Dataset excerpts

-=-=-=-=-

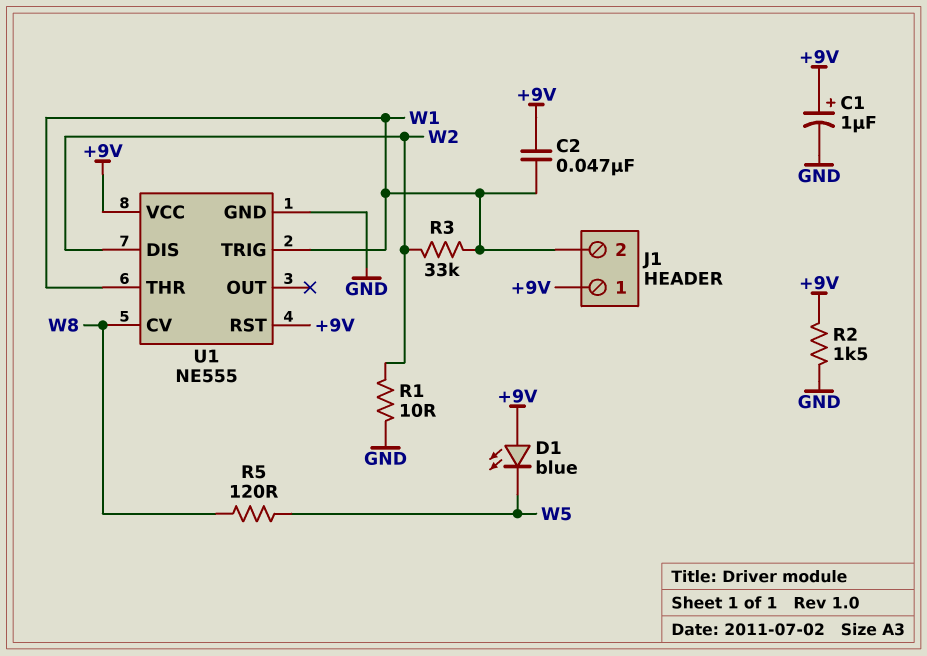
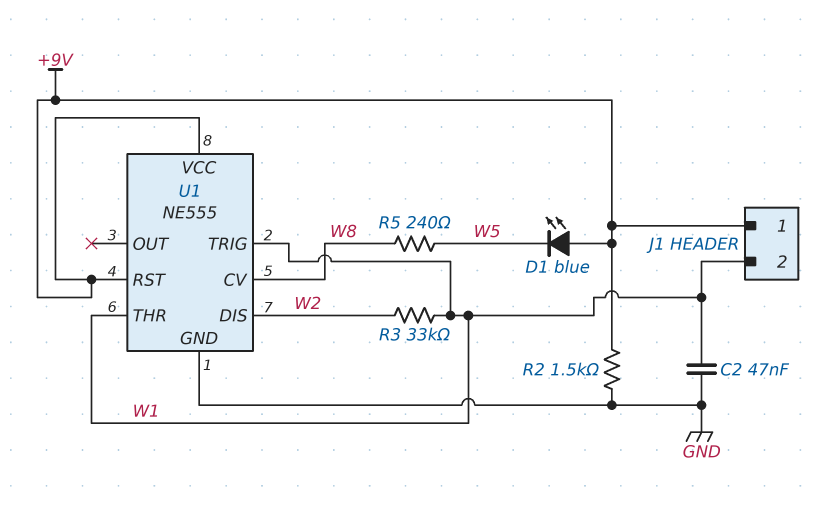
C1: 1uF (plus +9V, minus GND) -> none
C2: 47nF (+9V, W1) -> 47nF (GND, W1)
R1: 10 (GND, W2) -> none
R5: 120 (W5, W8) -> 240 (W5, W8)

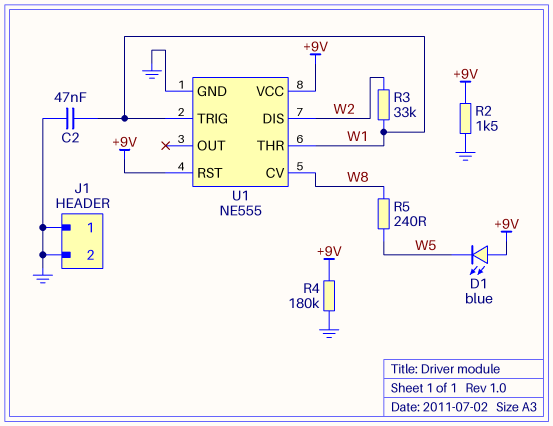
J1 pin 1: +9V -> GND
J1 pin 2: W1 -> GND
R4: none -> 180k (+9V, GND)

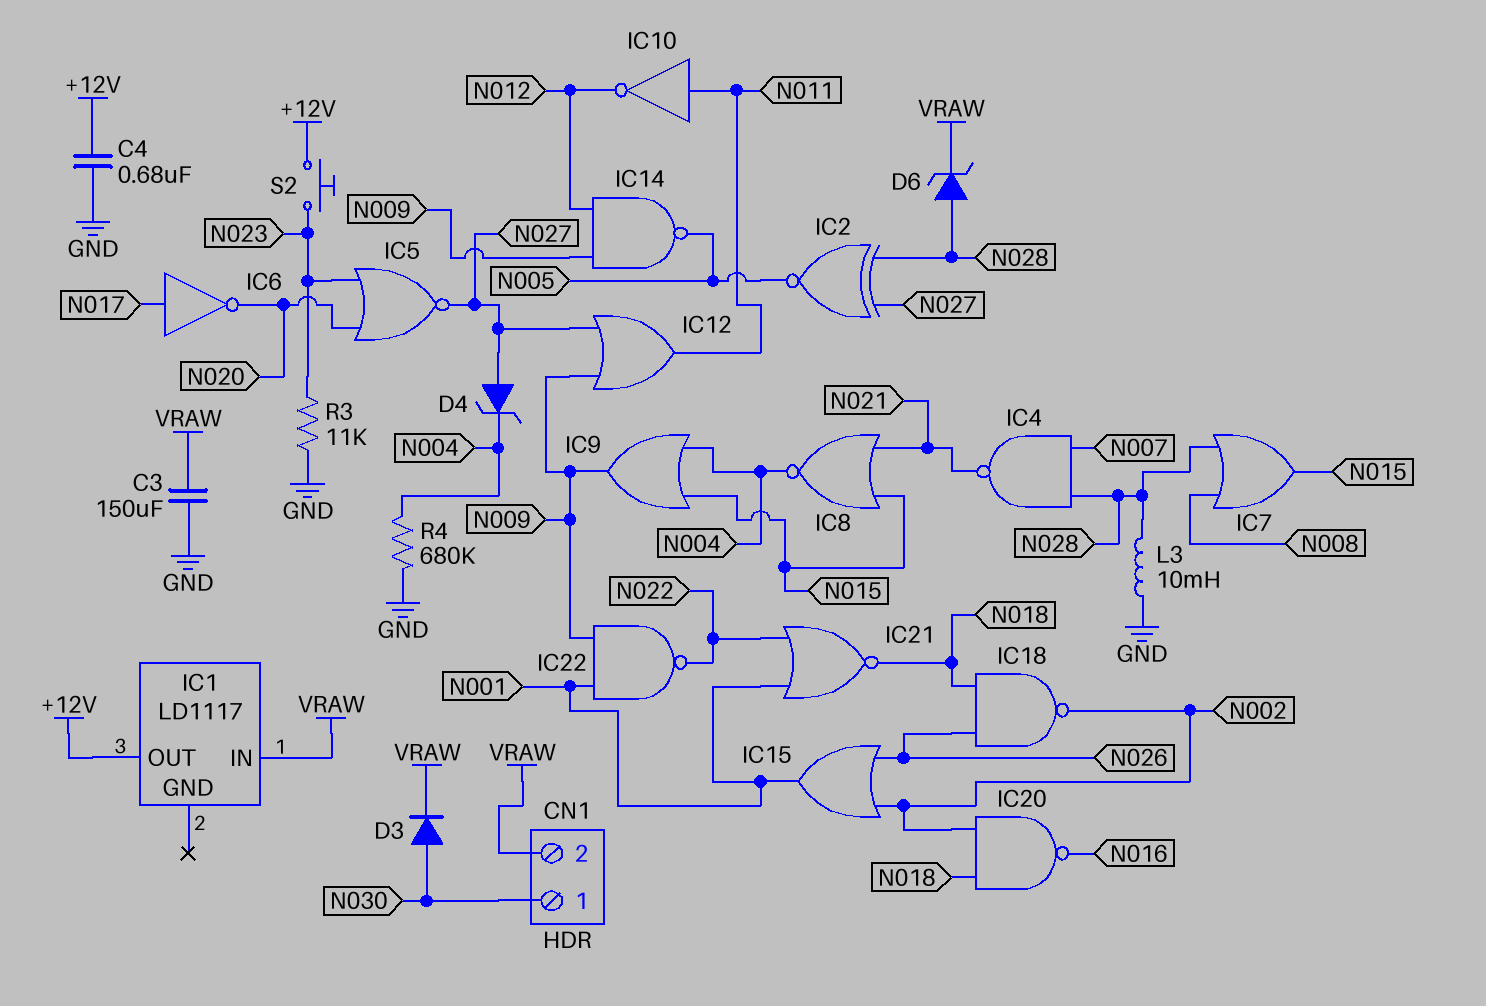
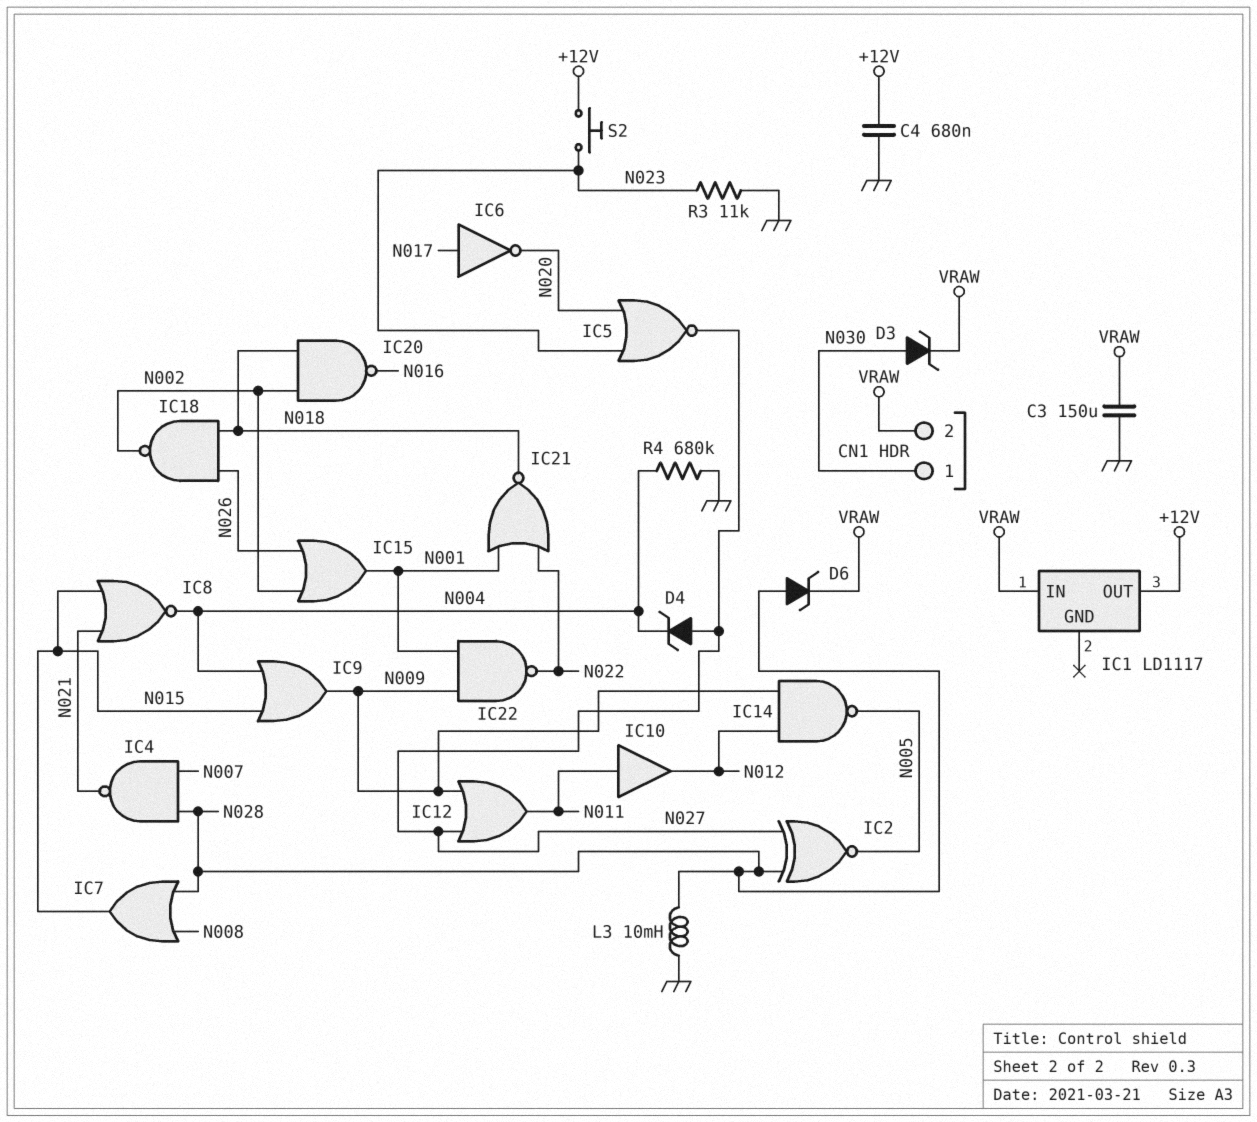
D3: diode (A N030, K VRAW) -> zener (A N030, K VRAW)
IC10: NOT (in N011, out N012) -> buffer (in N011, out N012)

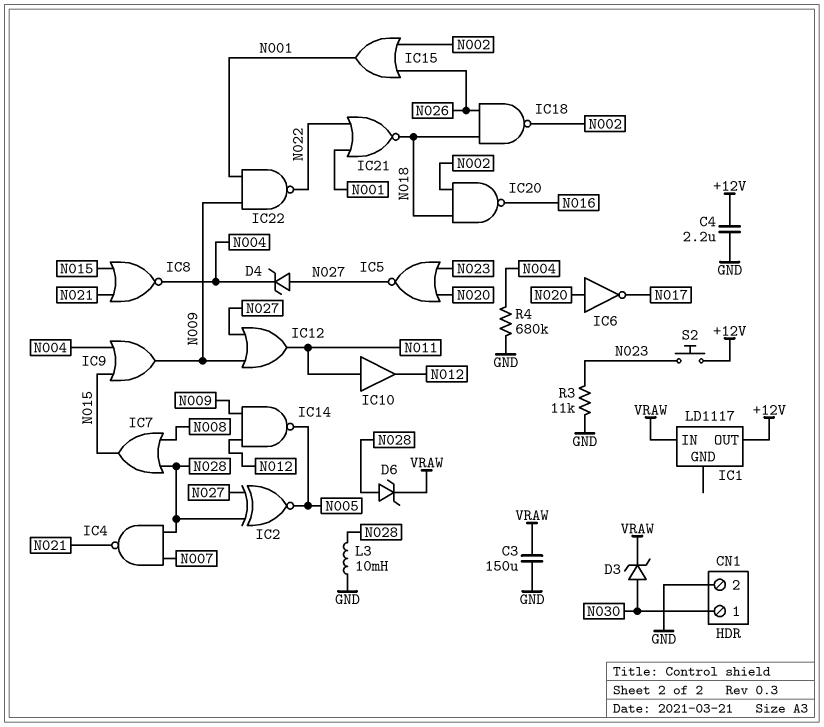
C4: 680nF (+12V, GND) -> 2.2uF (+12V, GND)
CN1 pin 2: VRAW -> GND
IC6: NOT (in N017, out N020) -> NOT (in N020, out N017)

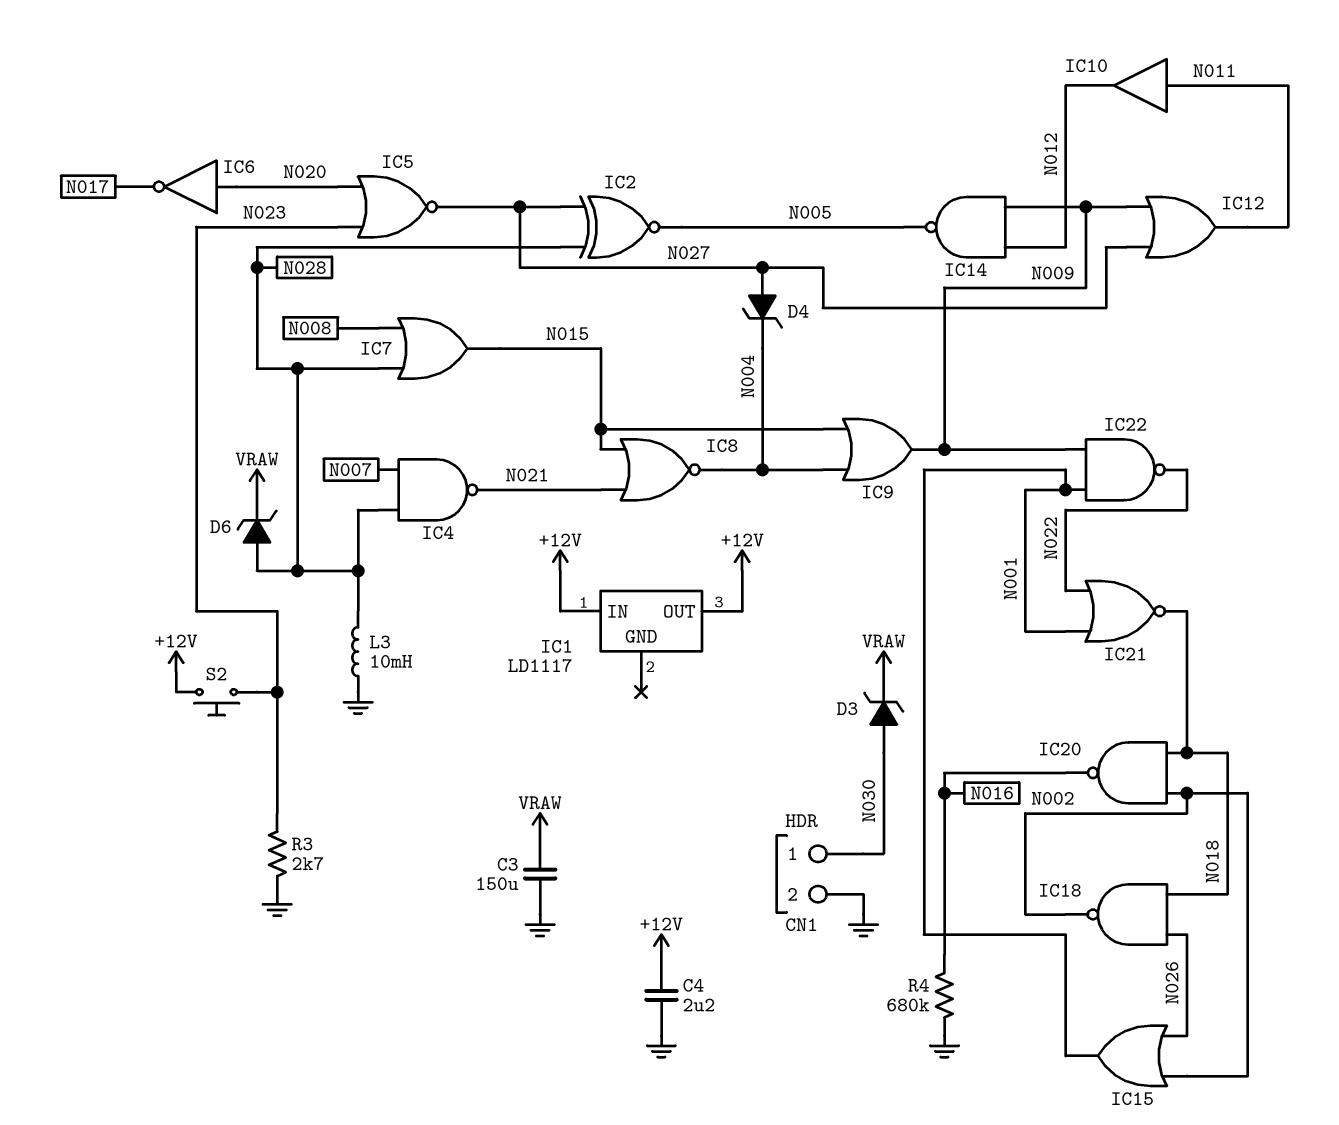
IC1 pin IN: VRAW -> +12V
R3: 11k (GND, N023) -> 2.7k (GND, N023)
R4: 680k (GND, N004) -> 680k (GND, N016)

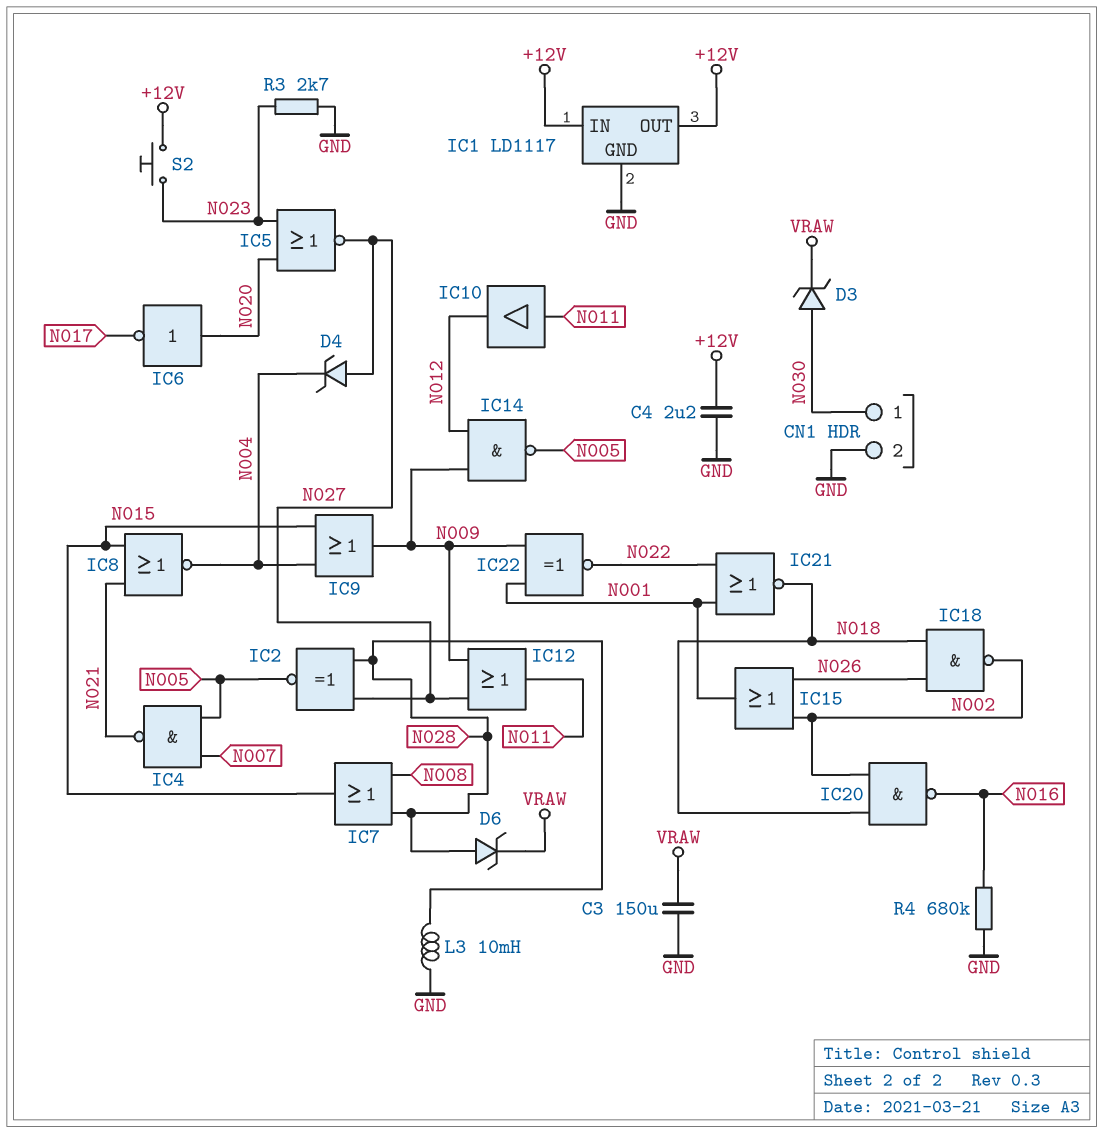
IC1 pin GND: none -> GND
IC4: NAND (in N007, in N028, out N021) -> NAND (in N005, in N007, out N021)
IC22: NAND (in N001, in N009, out N022) -> XNOR (in N001, in N009, out N022)

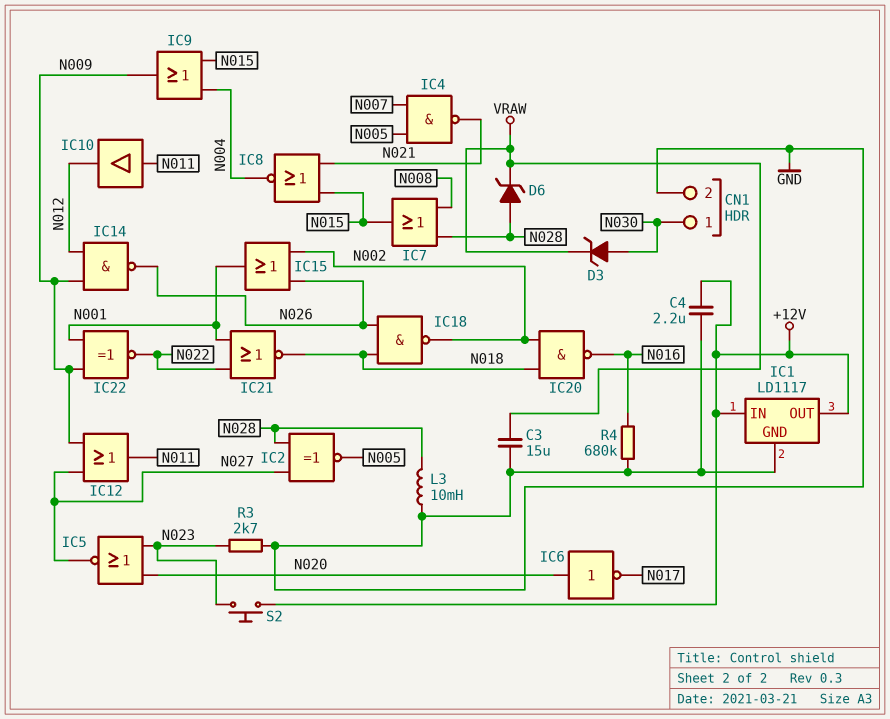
C3: 150uF (GND, VRAW) -> 15uF (GND, VRAW)
D4: zener (A N027, K N004) -> none
IC14: NAND (in N009, in N012, out N005) -> NAND (in N009, in N012, out N026)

-=-=-=-=-

● Directions
Every line from the one containing "IC4: NAND (in" to the final line of the records must be transcribed exactly, both ends included, with the pictures left out.

● Problem solution
IC4: NAND (in N007, in N028, out N021) -> NAND (in N005, in N007, out N021)
IC22: NAND (in N001, in N009, out N022) -> XNOR (in N001, in N009, out N022)

C3: 150uF (GND, VRAW) -> 15uF (GND, VRAW)
D4: zener (A N027, K N004) -> none
IC14: NAND (in N009, in N012, out N005) -> NAND (in N009, in N012, out N026)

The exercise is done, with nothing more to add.